Extracted data entries:

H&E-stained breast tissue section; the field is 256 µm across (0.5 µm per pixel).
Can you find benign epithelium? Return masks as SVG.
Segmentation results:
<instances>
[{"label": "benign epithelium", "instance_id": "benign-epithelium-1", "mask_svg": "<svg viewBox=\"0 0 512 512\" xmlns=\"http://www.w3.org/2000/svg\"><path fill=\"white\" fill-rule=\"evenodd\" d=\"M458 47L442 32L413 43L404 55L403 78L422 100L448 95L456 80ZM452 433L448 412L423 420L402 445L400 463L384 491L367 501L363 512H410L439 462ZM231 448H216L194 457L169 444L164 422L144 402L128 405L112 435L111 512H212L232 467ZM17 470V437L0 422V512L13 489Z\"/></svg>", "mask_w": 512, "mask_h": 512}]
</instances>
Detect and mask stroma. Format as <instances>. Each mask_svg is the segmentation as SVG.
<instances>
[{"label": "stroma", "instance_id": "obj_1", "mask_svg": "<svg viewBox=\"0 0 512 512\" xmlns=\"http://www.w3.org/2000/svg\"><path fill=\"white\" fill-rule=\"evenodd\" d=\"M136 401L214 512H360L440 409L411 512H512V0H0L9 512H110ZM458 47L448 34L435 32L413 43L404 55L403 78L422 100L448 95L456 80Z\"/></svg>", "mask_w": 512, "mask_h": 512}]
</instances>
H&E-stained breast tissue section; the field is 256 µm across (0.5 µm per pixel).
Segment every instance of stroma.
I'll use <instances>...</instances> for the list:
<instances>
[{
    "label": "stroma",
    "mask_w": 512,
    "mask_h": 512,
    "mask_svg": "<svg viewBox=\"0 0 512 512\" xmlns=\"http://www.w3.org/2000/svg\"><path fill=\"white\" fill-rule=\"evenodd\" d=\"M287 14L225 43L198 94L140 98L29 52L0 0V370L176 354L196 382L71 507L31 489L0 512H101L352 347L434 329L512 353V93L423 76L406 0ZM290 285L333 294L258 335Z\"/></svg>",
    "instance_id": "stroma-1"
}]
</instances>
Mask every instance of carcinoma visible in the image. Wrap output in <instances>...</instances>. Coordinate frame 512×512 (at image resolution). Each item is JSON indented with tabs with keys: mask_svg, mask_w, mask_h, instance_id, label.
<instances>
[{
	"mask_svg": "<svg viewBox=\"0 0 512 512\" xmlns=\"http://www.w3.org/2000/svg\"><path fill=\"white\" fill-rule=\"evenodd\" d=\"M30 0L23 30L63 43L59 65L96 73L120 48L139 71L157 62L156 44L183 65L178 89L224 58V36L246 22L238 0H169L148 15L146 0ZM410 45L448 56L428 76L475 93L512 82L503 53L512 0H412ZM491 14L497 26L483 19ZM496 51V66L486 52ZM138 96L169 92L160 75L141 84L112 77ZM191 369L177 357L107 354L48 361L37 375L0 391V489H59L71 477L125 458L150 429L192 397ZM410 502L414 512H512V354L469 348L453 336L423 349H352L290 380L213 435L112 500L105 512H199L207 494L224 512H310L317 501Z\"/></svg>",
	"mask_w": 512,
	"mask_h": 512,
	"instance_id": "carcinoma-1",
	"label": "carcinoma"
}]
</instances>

_Goal_.
Take the lines above and print them exactly.

_Reply_.
H&E-stained breast tissue section; the field is 256 µm across (0.5 µm per pixel).
Can you find benign epithelium? Return masks as SVG.
Segmentation results:
<instances>
[{"label": "benign epithelium", "instance_id": "benign-epithelium-1", "mask_svg": "<svg viewBox=\"0 0 512 512\" xmlns=\"http://www.w3.org/2000/svg\"><path fill=\"white\" fill-rule=\"evenodd\" d=\"M458 47L442 32L413 43L404 55L403 78L422 100L448 95L456 80ZM452 433L448 412L423 420L402 445L400 463L384 491L367 501L363 512H410L439 462ZM231 448H216L194 457L169 444L164 422L144 402L128 405L112 435L111 512H212L232 467ZM17 470V437L0 422V512L13 489Z\"/></svg>", "mask_w": 512, "mask_h": 512}]
</instances>
Detect and mask stroma. Format as <instances>. Each mask_svg is the segmentation as SVG.
<instances>
[{"label": "stroma", "instance_id": "obj_1", "mask_svg": "<svg viewBox=\"0 0 512 512\" xmlns=\"http://www.w3.org/2000/svg\"><path fill=\"white\" fill-rule=\"evenodd\" d=\"M136 401L214 512H360L440 409L411 512H512V0H0L9 512H110ZM458 47L448 34L435 32L413 43L404 55L403 78L422 100L448 95L456 80Z\"/></svg>", "mask_w": 512, "mask_h": 512}]
</instances>
H&E-stained breast tissue section; the field is 256 µm across (0.5 µm per pixel).
Segment every instance of stroma.
I'll use <instances>...</instances> for the list:
<instances>
[{
    "label": "stroma",
    "mask_w": 512,
    "mask_h": 512,
    "mask_svg": "<svg viewBox=\"0 0 512 512\" xmlns=\"http://www.w3.org/2000/svg\"><path fill=\"white\" fill-rule=\"evenodd\" d=\"M287 14L225 43L198 94L140 98L29 52L0 0V370L176 354L196 382L71 507L31 489L0 512H101L352 347L434 329L512 353V93L423 76L406 0ZM290 285L333 294L258 335Z\"/></svg>",
    "instance_id": "stroma-1"
}]
</instances>
Mask every instance of carcinoma visible in the image. Wrap output in <instances>...</instances>. Coordinate frame 512×512 (at image resolution). Each item is JSON indented with tabs with keys: mask_svg, mask_w, mask_h, instance_id, label.
<instances>
[{
	"mask_svg": "<svg viewBox=\"0 0 512 512\" xmlns=\"http://www.w3.org/2000/svg\"><path fill=\"white\" fill-rule=\"evenodd\" d=\"M30 0L23 30L63 43L59 65L96 73L120 48L139 71L157 62L156 44L183 65L178 89L224 58V36L246 22L238 0H169L148 15L146 0ZM410 45L448 56L428 76L475 93L512 82L503 53L512 0H412ZM491 14L497 26L483 19ZM496 51V66L486 52ZM138 96L169 92L160 75L141 84L112 77ZM191 369L177 357L107 354L48 361L37 375L0 391V489H59L71 477L125 458L150 429L192 397ZM410 502L414 512H512V354L469 348L453 336L423 349H352L290 380L213 435L112 500L105 512H199L207 494L224 512H310L317 501Z\"/></svg>",
	"mask_w": 512,
	"mask_h": 512,
	"instance_id": "carcinoma-1",
	"label": "carcinoma"
}]
</instances>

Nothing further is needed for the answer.